### Work instructions:
Would you mind restating all of the records word for word, skipping the pictures?

====== Stored data

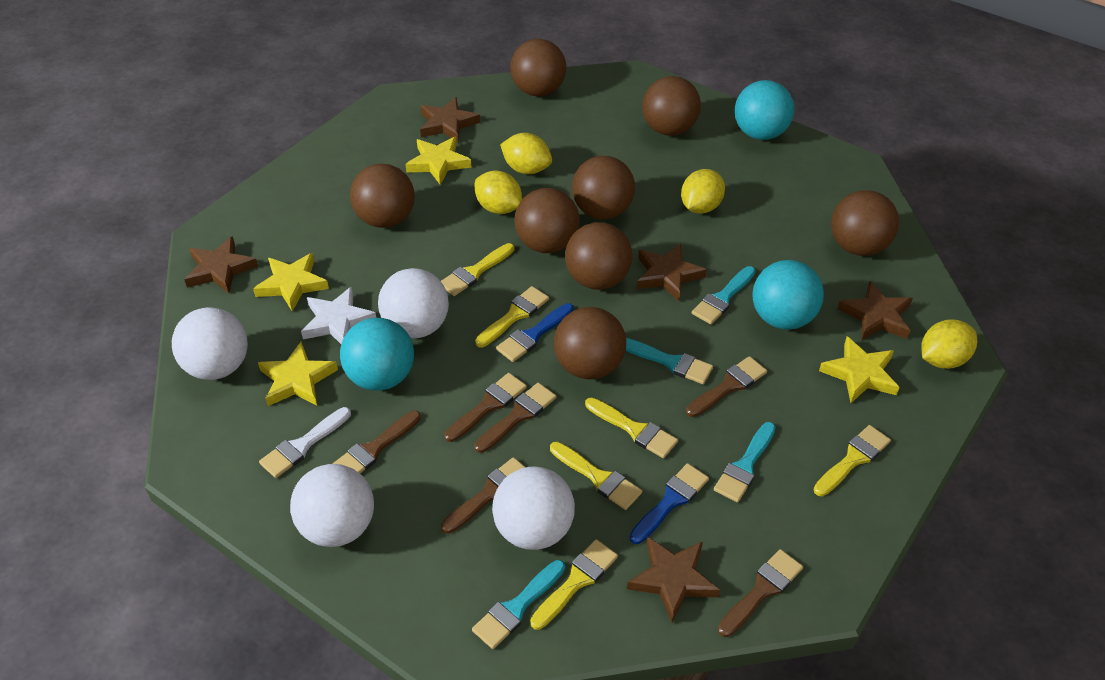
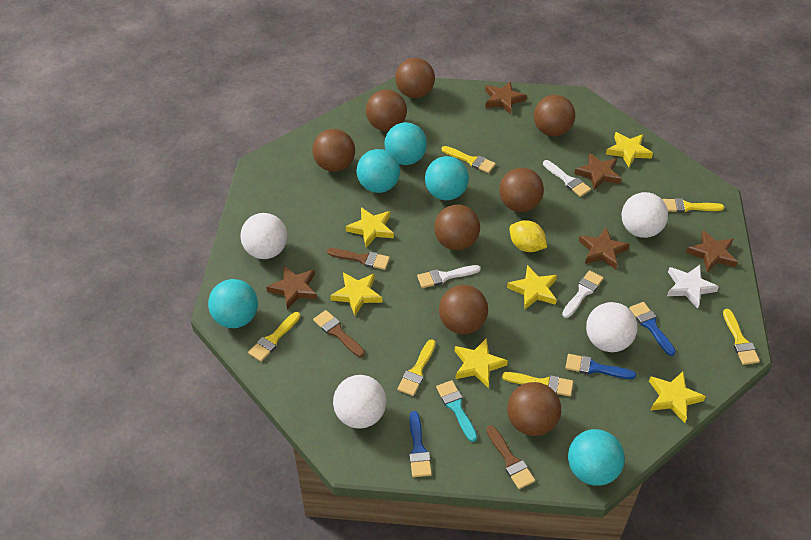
blue brush: 2 -> 3
brown brush: 6 -> 3
turquoise ball: 3 -> 5
turquoise brush: 4 -> 1
white brush: 1 -> 3
yellow lemon: 4 -> 1
yellow star: 4 -> 6

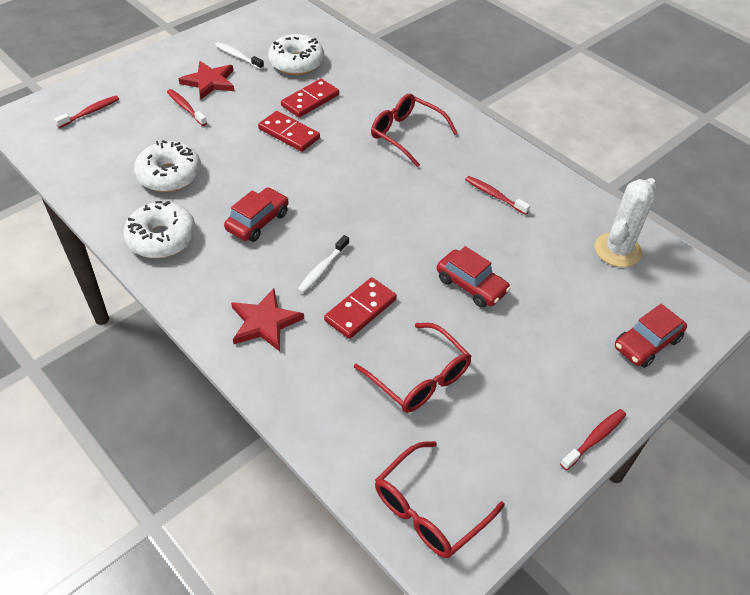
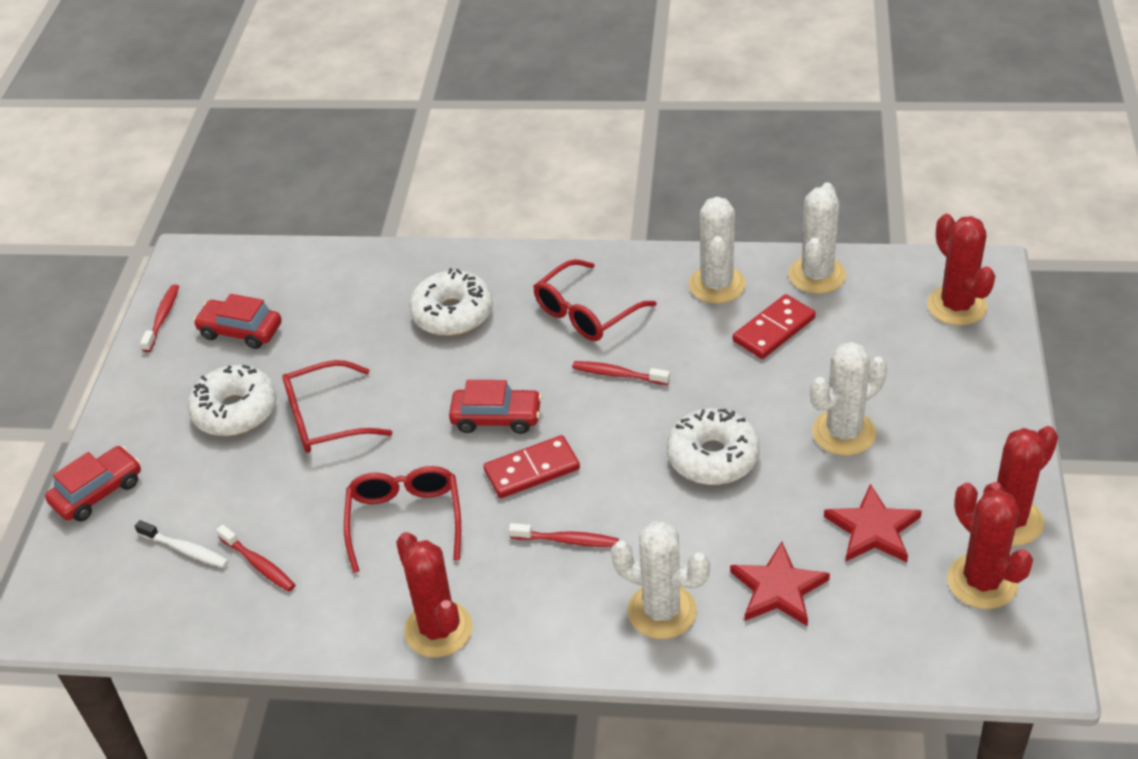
red cactus: 0 -> 4
red domino: 3 -> 2
white cactus: 1 -> 4
white toothbrush: 2 -> 1

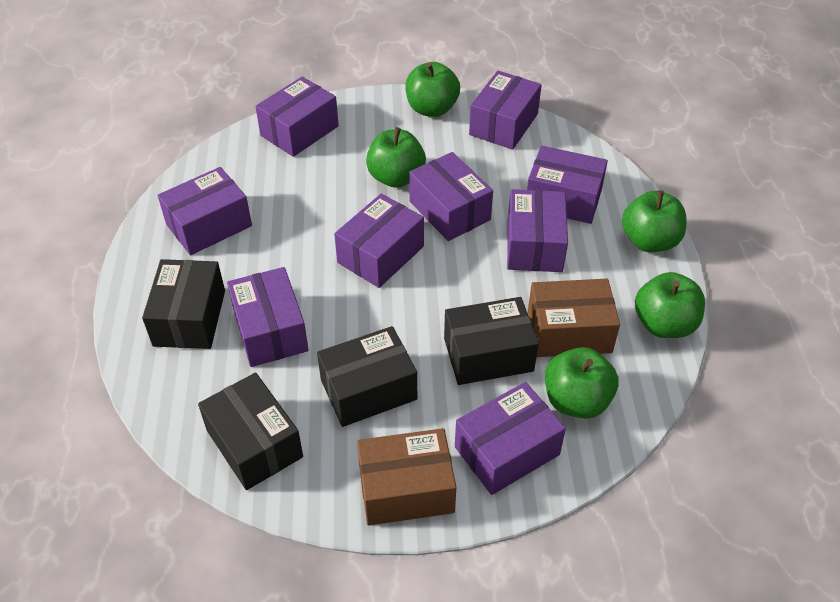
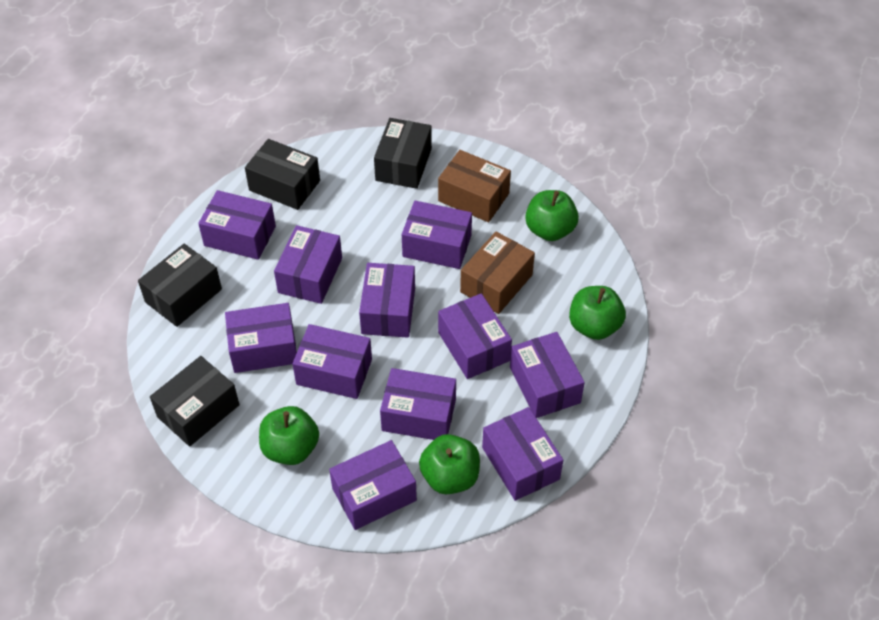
green apple: 5 -> 4
purple box: 9 -> 11

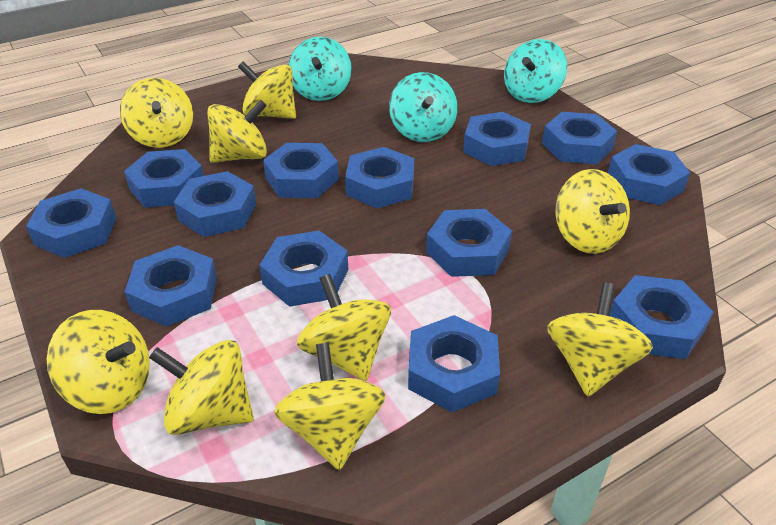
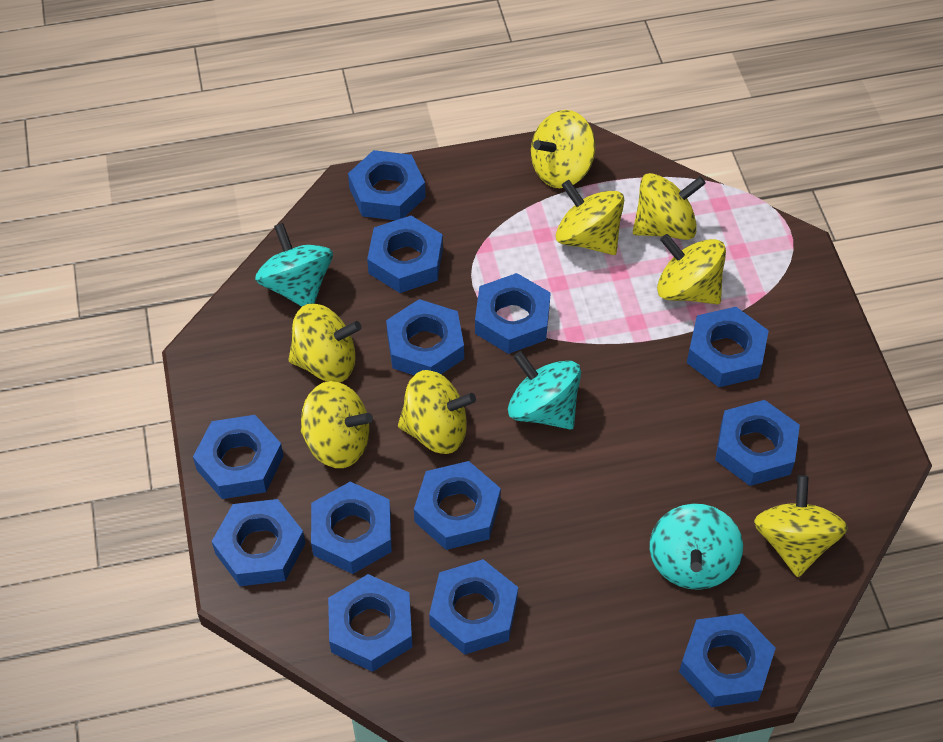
yellow spinning top: 9 -> 8

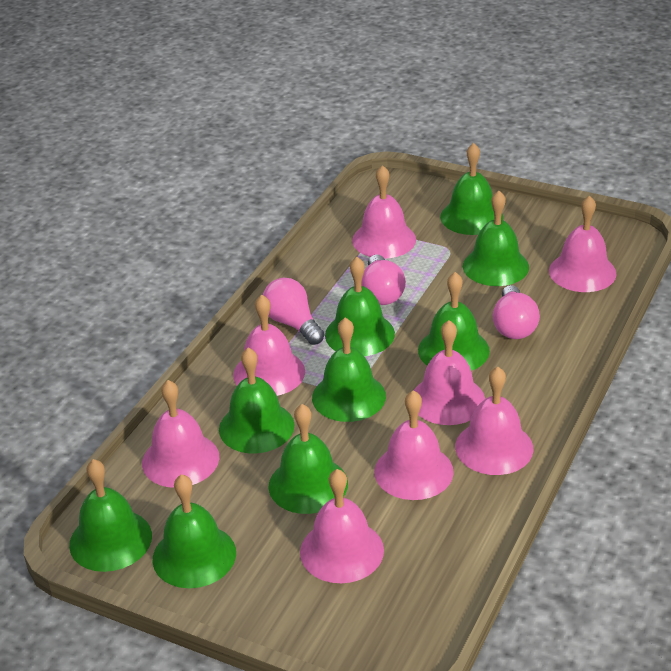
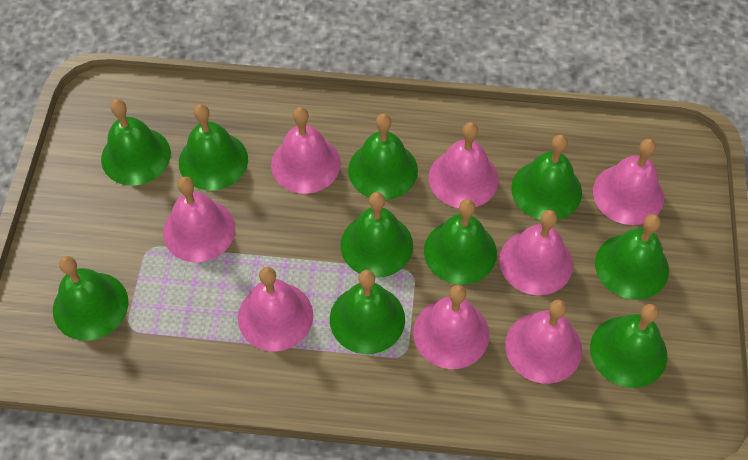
green bell: 9 -> 10
pink light bulb: 3 -> 0

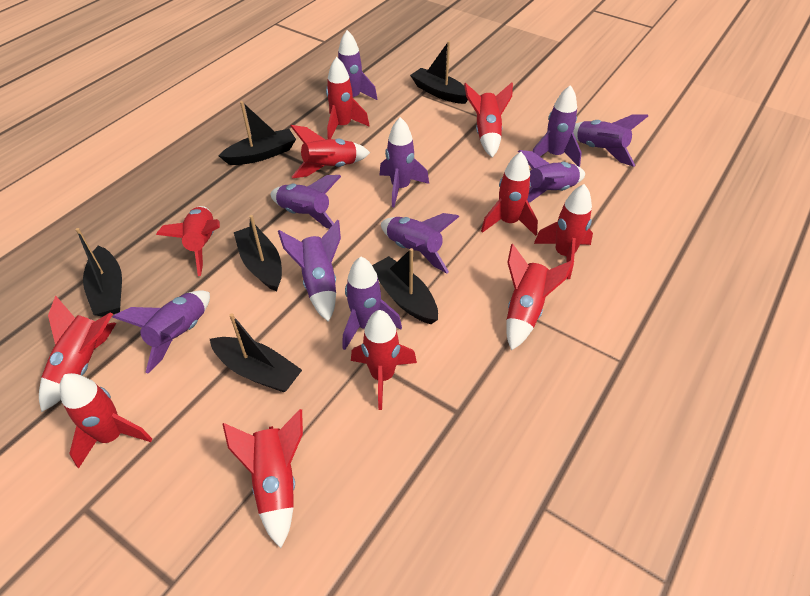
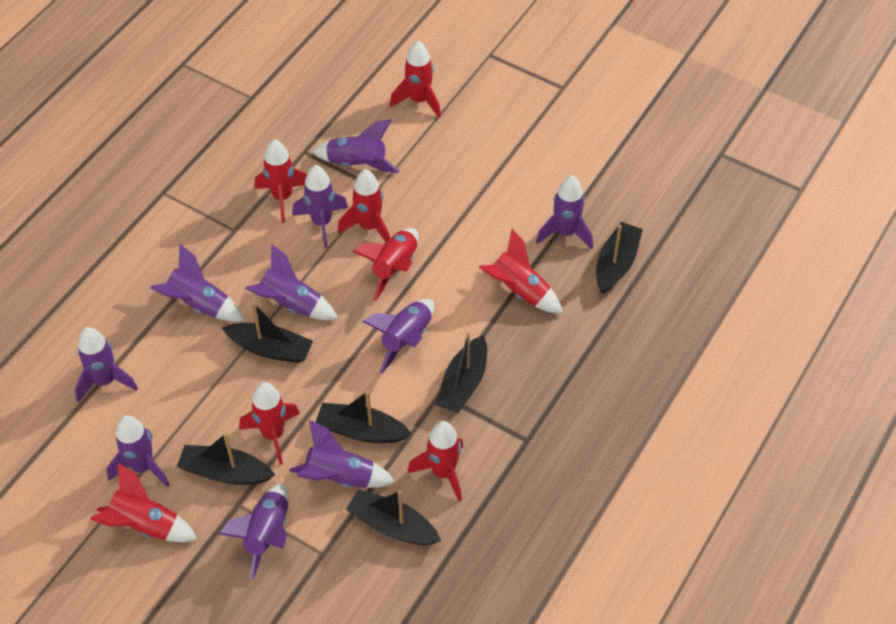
red rocket: 11 -> 8

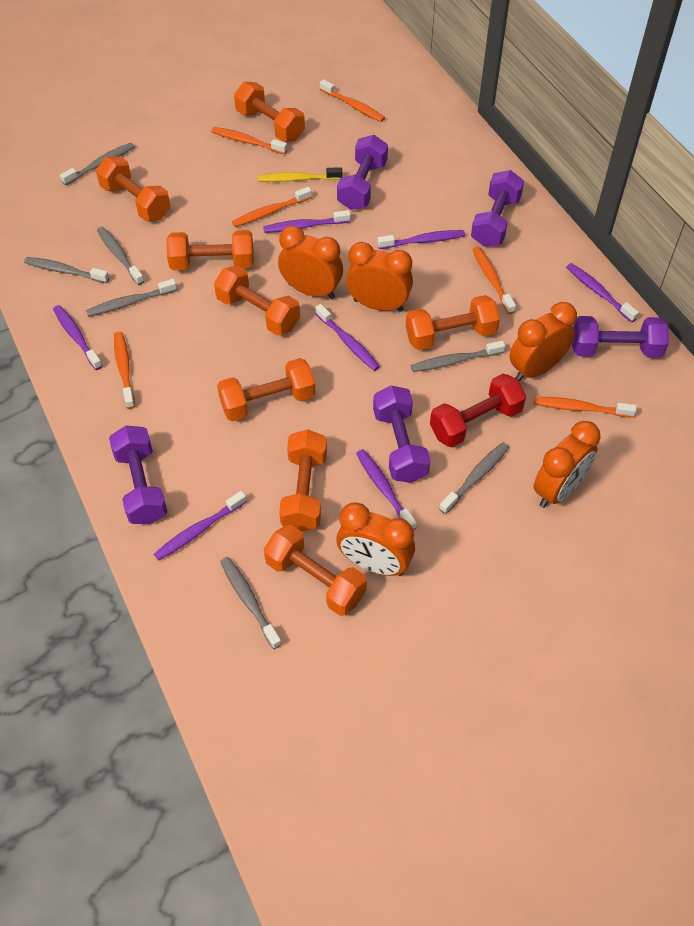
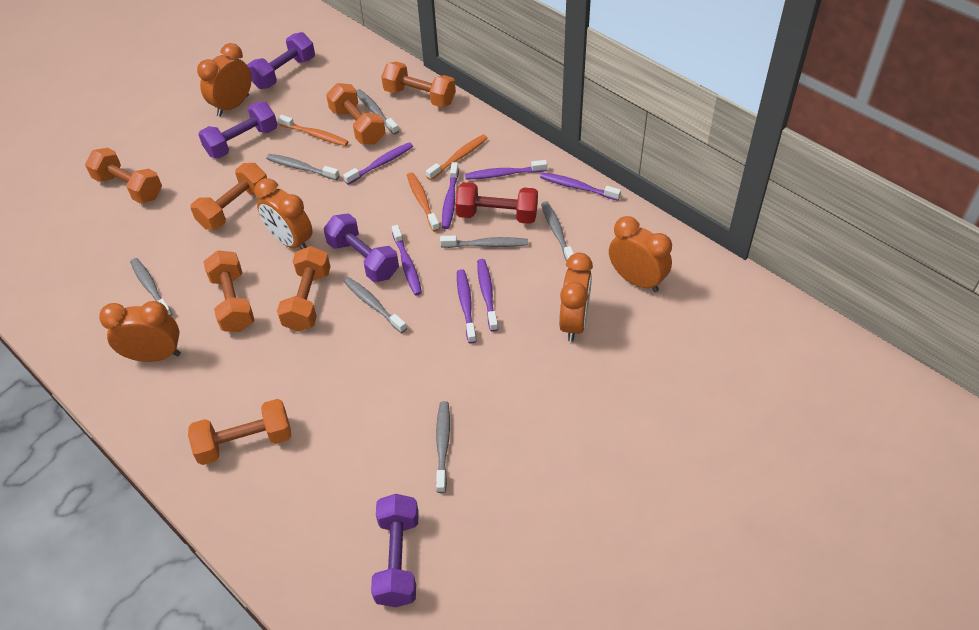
orange dumbbell: 8 -> 7
orange toothbrush: 6 -> 3
purple dumbbell: 5 -> 4
yellow toothbrush: 1 -> 0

============

### Task response:
blue brush: 2 -> 3
brown brush: 6 -> 3
turquoise ball: 3 -> 5
turquoise brush: 4 -> 1
white brush: 1 -> 3
yellow lemon: 4 -> 1
yellow star: 4 -> 6

red cactus: 0 -> 4
red domino: 3 -> 2
white cactus: 1 -> 4
white toothbrush: 2 -> 1

green apple: 5 -> 4
purple box: 9 -> 11

yellow spinning top: 9 -> 8

green bell: 9 -> 10
pink light bulb: 3 -> 0

red rocket: 11 -> 8

orange dumbbell: 8 -> 7
orange toothbrush: 6 -> 3
purple dumbbell: 5 -> 4
yellow toothbrush: 1 -> 0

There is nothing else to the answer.